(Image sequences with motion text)

● ● ●

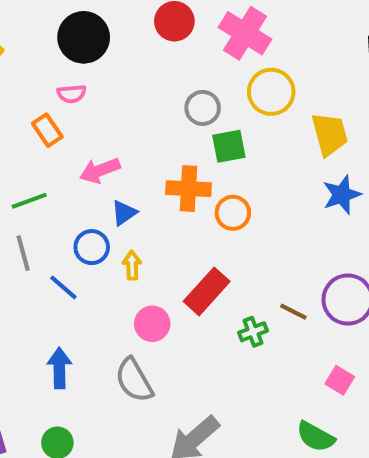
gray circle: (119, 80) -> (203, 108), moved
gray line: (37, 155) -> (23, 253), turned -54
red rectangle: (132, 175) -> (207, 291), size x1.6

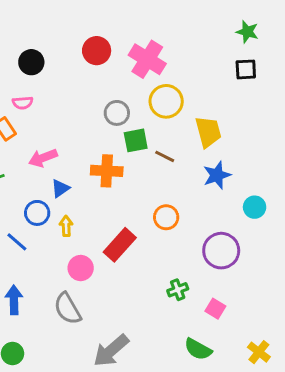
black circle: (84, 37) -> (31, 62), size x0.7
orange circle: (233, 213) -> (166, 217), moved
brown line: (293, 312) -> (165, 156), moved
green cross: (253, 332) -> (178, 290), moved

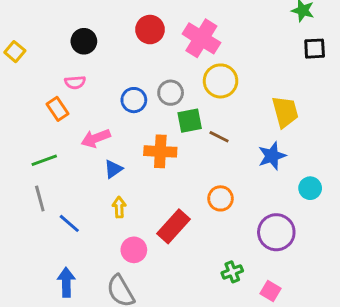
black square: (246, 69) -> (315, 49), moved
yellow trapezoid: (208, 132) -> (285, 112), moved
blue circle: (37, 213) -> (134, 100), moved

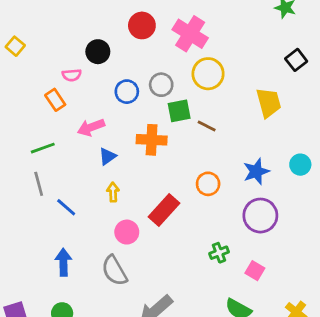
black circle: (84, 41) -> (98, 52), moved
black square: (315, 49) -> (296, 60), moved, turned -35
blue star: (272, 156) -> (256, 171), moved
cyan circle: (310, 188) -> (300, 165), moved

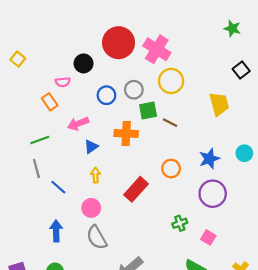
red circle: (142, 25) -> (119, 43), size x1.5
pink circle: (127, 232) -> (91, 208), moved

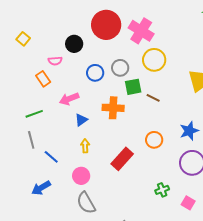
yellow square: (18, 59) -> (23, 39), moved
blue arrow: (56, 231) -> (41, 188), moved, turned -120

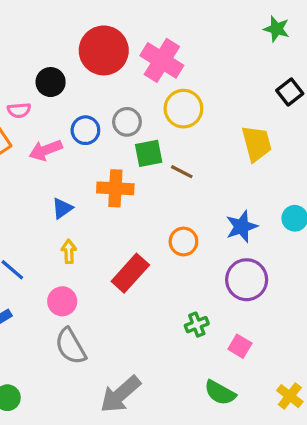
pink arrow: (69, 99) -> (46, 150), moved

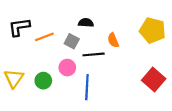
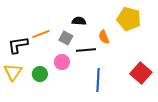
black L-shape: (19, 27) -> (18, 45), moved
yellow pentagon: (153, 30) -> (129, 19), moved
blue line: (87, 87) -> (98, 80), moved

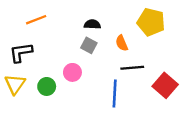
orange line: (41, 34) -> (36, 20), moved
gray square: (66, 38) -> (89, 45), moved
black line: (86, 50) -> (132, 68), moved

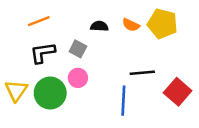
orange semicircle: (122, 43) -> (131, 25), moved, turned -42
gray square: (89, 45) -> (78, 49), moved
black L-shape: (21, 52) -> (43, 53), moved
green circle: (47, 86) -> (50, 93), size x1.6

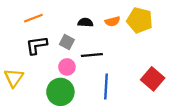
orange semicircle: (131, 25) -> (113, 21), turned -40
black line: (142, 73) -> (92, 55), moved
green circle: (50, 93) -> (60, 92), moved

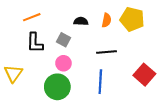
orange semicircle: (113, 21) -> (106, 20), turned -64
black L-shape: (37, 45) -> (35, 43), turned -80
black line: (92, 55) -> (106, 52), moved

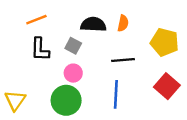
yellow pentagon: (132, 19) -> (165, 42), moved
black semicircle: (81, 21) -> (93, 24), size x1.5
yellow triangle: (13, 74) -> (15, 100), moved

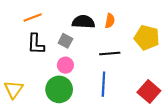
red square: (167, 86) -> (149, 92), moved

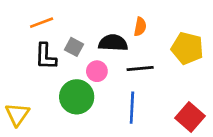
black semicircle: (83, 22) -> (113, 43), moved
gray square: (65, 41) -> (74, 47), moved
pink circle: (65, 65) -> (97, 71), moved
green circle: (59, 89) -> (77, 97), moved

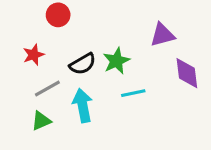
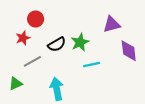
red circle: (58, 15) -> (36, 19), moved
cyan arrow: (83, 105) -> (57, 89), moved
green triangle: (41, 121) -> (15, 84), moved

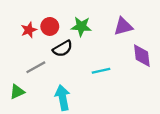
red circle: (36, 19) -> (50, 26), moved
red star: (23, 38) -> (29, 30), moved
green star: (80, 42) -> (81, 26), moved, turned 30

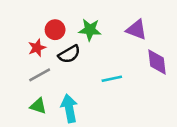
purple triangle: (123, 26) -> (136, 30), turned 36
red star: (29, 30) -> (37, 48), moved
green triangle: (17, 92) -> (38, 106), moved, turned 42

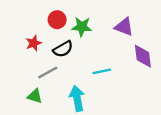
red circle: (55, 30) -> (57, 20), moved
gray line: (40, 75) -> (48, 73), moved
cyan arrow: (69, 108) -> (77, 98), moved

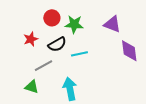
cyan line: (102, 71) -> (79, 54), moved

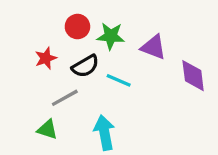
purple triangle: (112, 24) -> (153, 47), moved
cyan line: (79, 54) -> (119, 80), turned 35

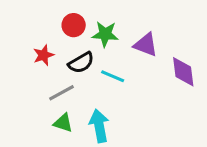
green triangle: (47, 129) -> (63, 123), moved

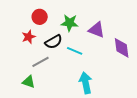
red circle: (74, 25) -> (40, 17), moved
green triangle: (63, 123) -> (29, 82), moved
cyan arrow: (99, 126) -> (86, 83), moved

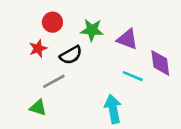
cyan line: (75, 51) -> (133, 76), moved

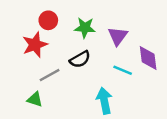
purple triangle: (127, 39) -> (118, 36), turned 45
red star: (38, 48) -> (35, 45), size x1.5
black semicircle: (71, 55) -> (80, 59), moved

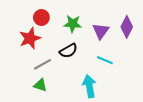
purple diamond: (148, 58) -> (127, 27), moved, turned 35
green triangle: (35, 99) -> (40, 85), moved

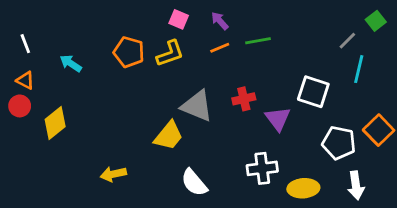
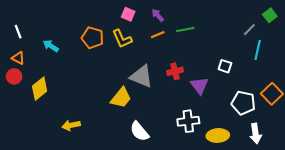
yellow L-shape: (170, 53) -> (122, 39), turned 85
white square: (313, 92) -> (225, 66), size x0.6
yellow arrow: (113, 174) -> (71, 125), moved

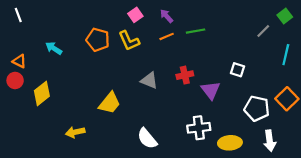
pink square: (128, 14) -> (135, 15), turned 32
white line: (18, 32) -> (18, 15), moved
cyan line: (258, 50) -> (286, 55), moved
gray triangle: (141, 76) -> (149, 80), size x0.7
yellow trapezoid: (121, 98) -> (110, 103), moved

● ● ●

Task directions »
Wherever "trapezoid" turns up in the records, copy the whole line.

Problem solution »
yellow trapezoid: (208, 132) -> (285, 112), moved
yellow trapezoid: (121, 98) -> (110, 103), moved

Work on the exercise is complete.